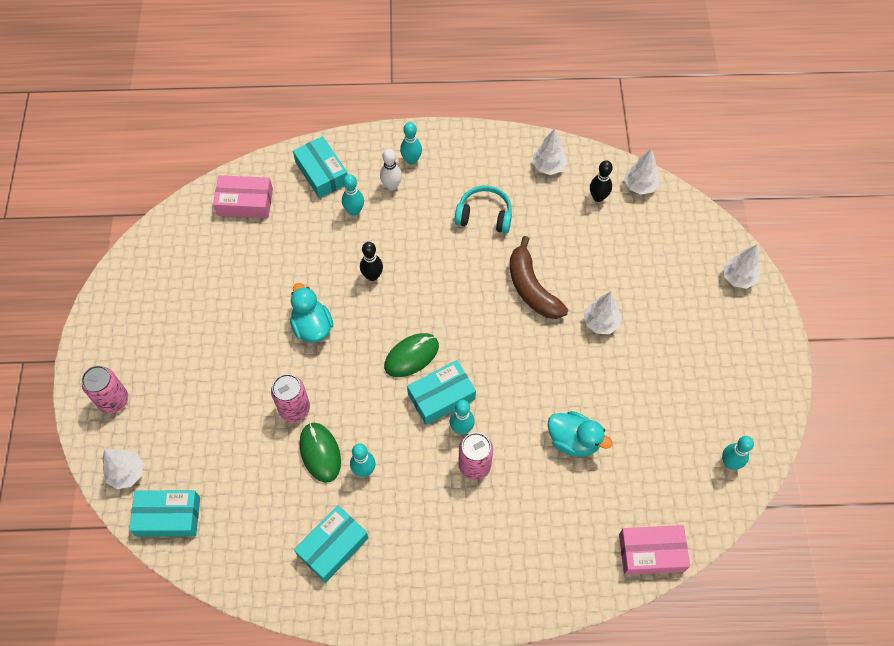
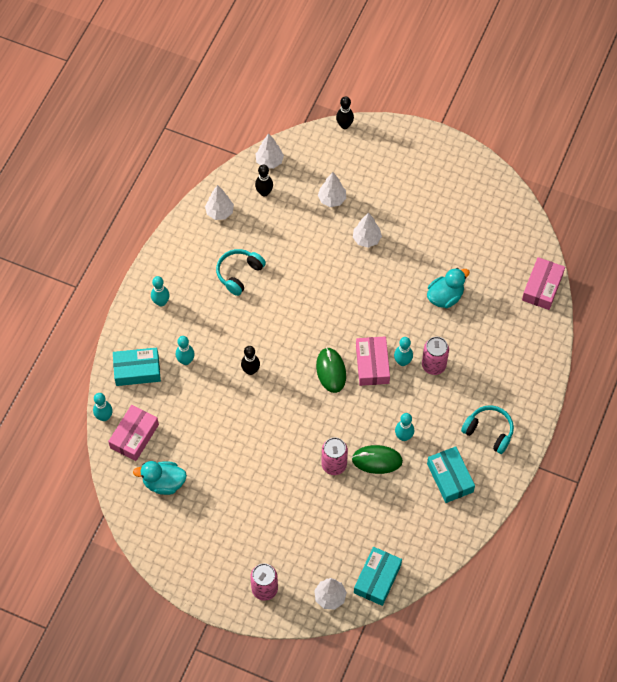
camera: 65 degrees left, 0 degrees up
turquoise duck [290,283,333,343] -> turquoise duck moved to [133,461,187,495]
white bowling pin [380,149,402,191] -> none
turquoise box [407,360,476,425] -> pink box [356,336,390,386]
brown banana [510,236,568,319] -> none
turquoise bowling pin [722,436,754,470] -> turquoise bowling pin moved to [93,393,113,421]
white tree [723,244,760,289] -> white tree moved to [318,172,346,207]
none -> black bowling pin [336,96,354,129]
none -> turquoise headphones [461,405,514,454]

━━━━━━━━━━━━━━━━━━━━

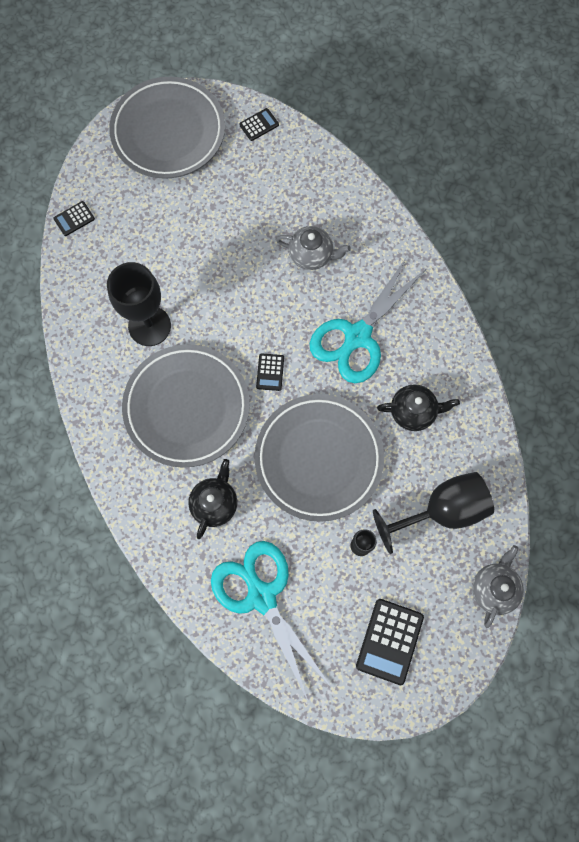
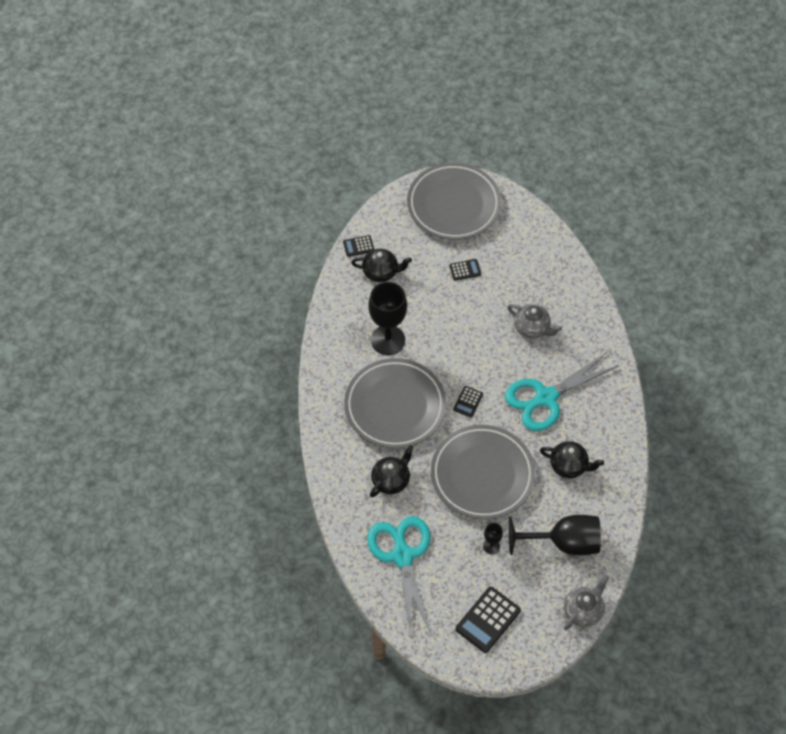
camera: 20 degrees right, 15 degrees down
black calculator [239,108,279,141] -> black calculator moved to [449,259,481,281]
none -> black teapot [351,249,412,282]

━━━━━━━━━━━━━━━━━━━━

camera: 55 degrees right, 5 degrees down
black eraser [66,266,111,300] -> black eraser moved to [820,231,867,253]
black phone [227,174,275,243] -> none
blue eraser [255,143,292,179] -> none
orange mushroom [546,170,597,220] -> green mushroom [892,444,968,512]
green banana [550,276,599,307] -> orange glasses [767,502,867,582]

━━━━━━━━━━━━━━━━━━━━

In the entries above, please find the line with "black calculator [239,108,279,141]" and the line with "none -> black teapot [351,249,412,282]", then write out exactly those two lines and every line between them, and nothing more.

black calculator [239,108,279,141] -> black calculator moved to [449,259,481,281]
none -> black teapot [351,249,412,282]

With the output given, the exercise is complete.